Exercise details. Lines before the one containing "first_place: [140, 72]" are left out; copy that line and every later line through the end of the data exactly.

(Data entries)
━━━━━━
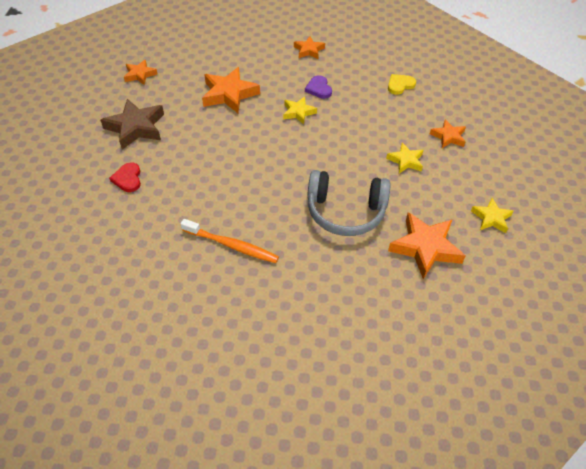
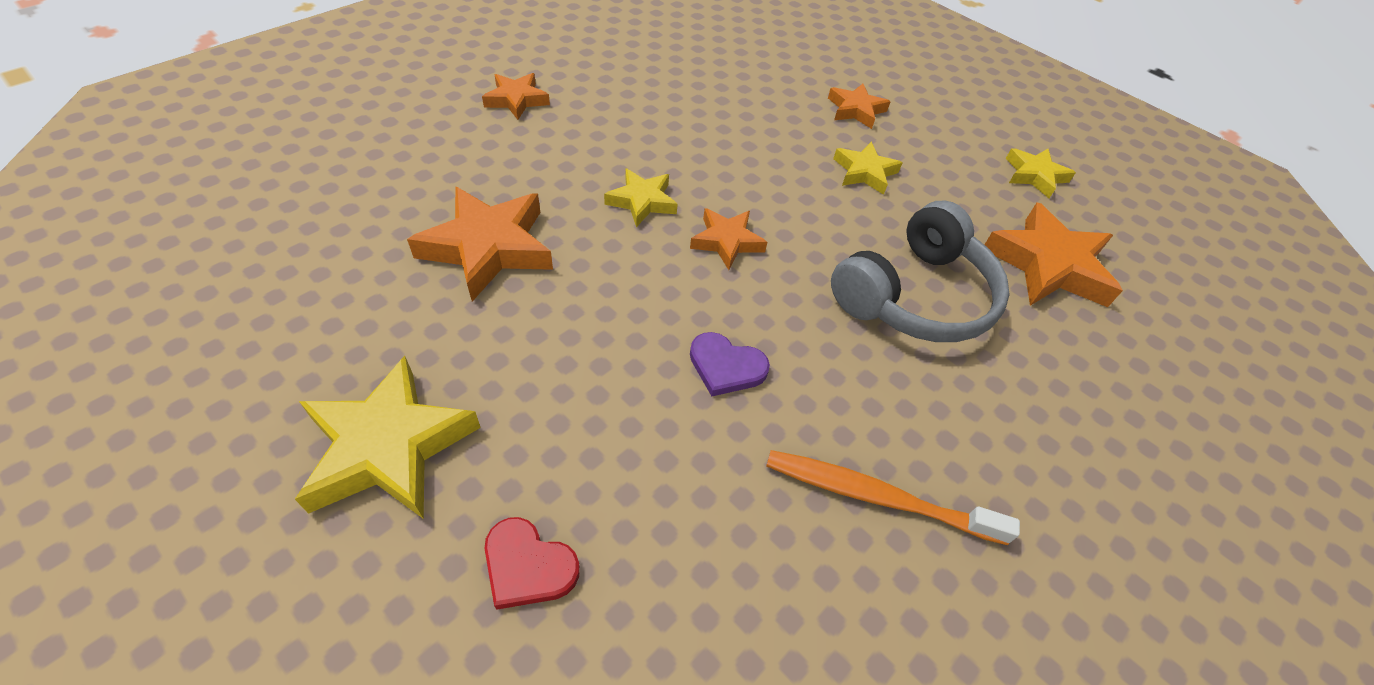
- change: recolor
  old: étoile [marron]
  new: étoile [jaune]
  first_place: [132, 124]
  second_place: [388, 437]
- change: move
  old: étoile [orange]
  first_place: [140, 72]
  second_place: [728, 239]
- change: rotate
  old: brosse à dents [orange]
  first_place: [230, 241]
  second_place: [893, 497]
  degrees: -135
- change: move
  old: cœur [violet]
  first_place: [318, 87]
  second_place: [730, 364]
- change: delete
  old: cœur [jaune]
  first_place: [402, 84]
━━━━━━
Result of the exercise.
  first_place: [140, 72]
  second_place: [728, 239]
- change: rotate
  old: brosse à dents [orange]
  first_place: [230, 241]
  second_place: [893, 497]
  degrees: -135
- change: move
  old: cœur [violet]
  first_place: [318, 87]
  second_place: [730, 364]
- change: delete
  old: cœur [jaune]
  first_place: [402, 84]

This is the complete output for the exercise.